> **Materials provided**

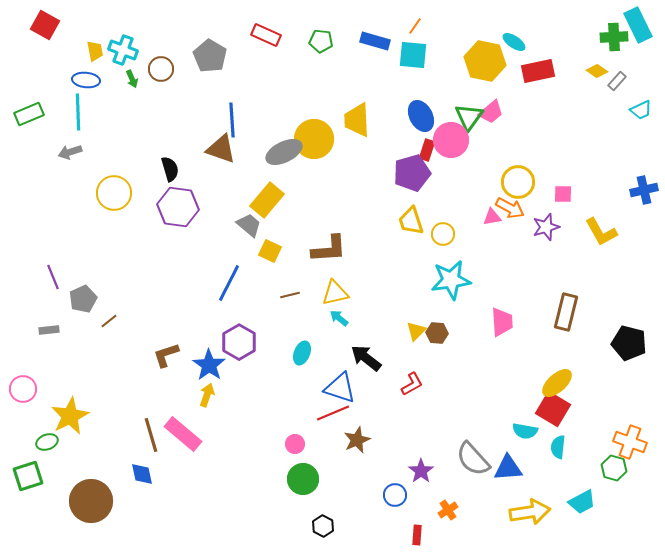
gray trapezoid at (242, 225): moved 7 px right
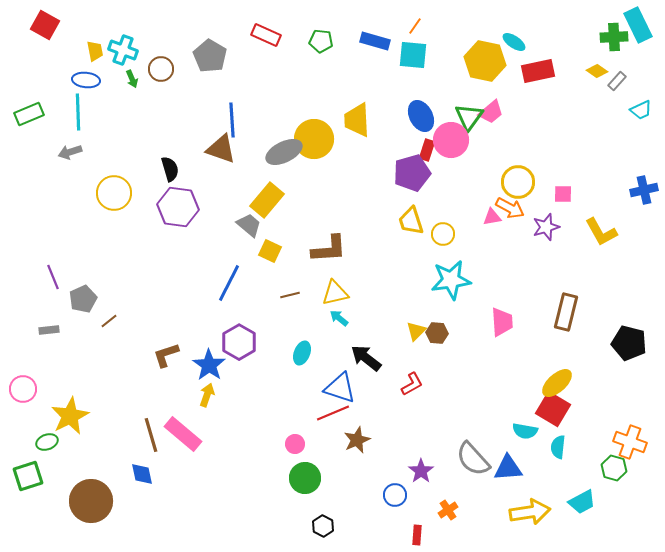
green circle at (303, 479): moved 2 px right, 1 px up
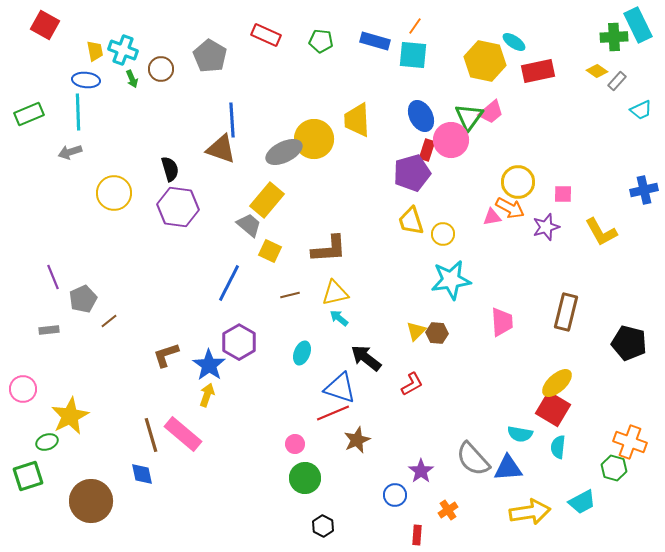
cyan semicircle at (525, 431): moved 5 px left, 3 px down
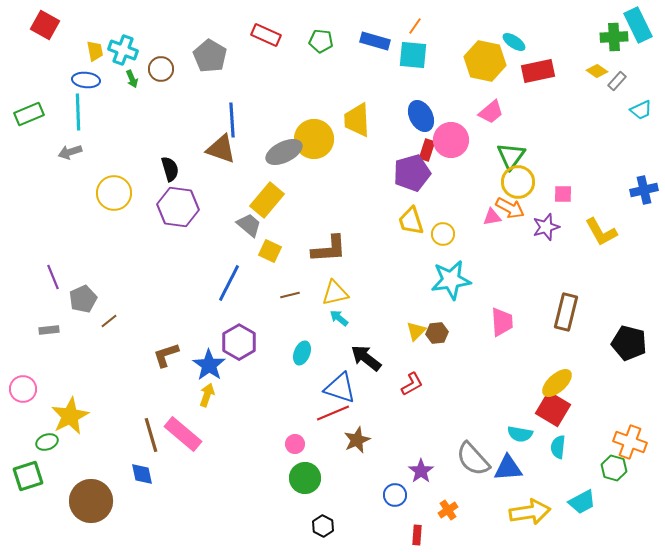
green triangle at (469, 117): moved 42 px right, 39 px down
brown hexagon at (437, 333): rotated 10 degrees counterclockwise
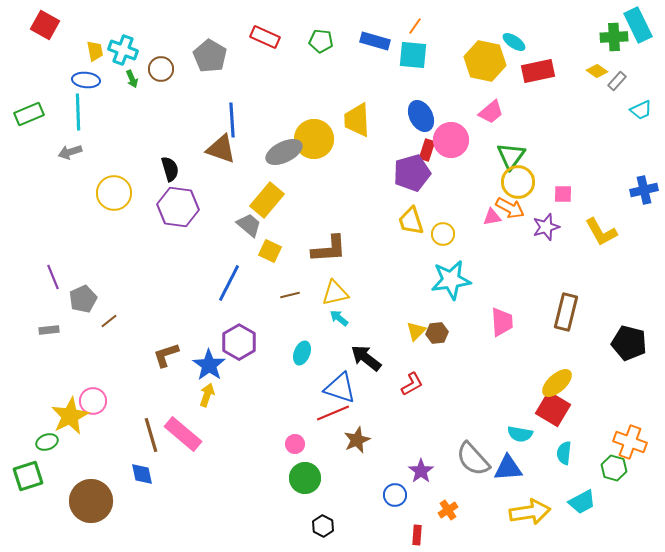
red rectangle at (266, 35): moved 1 px left, 2 px down
pink circle at (23, 389): moved 70 px right, 12 px down
cyan semicircle at (558, 447): moved 6 px right, 6 px down
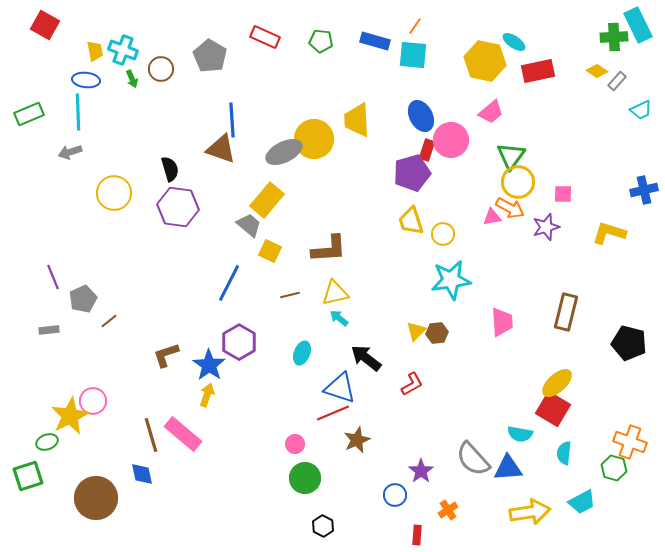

> **Work required**
Copy every line of the records above without changing a character, and leave the pictures out of your answer.

> **Completed task**
gray trapezoid at (242, 225): moved 7 px right
green circle at (303, 479): moved 2 px right, 1 px up
cyan semicircle at (525, 431): moved 5 px left, 3 px down
green triangle at (469, 117): moved 42 px right, 39 px down
brown hexagon at (437, 333): rotated 10 degrees counterclockwise
red rectangle at (266, 35): moved 1 px left, 2 px down
pink circle at (23, 389): moved 70 px right, 12 px down
cyan semicircle at (558, 447): moved 6 px right, 6 px down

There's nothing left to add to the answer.